**What to work on:** Look for the line that contains "(198, 493) = (545, 361): none"; output that line and every line after it exactly, through the final line of the material below, and nothing else.

**Given data:**
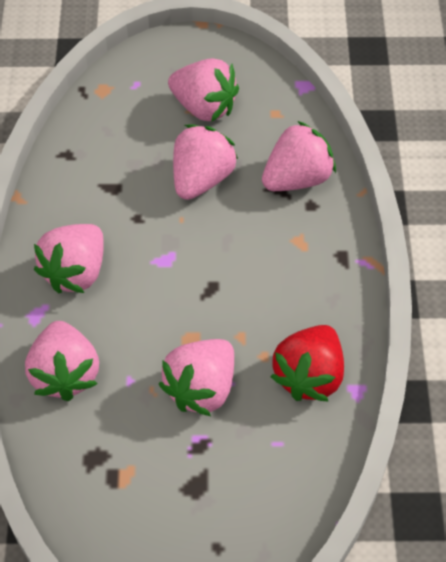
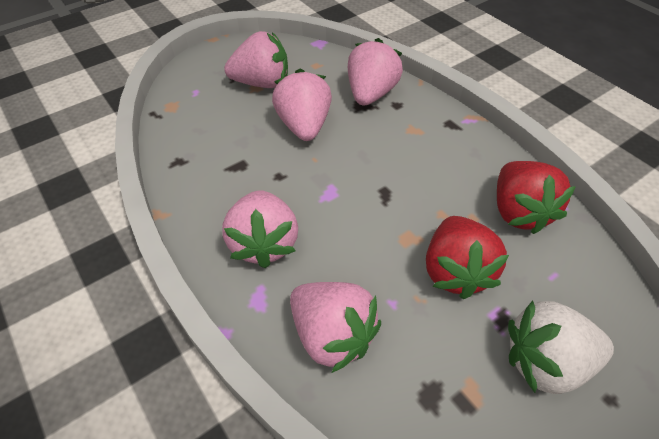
camera: 35 degrees left, 5 degrees down
(198, 493) = (545, 361): none -> white strawberry
(201, 388) = (455, 271): pink strawberry -> red strawberry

**Exercise result:**
(198, 493) = (545, 361): none -> white strawberry
(201, 388) = (455, 271): pink strawberry -> red strawberry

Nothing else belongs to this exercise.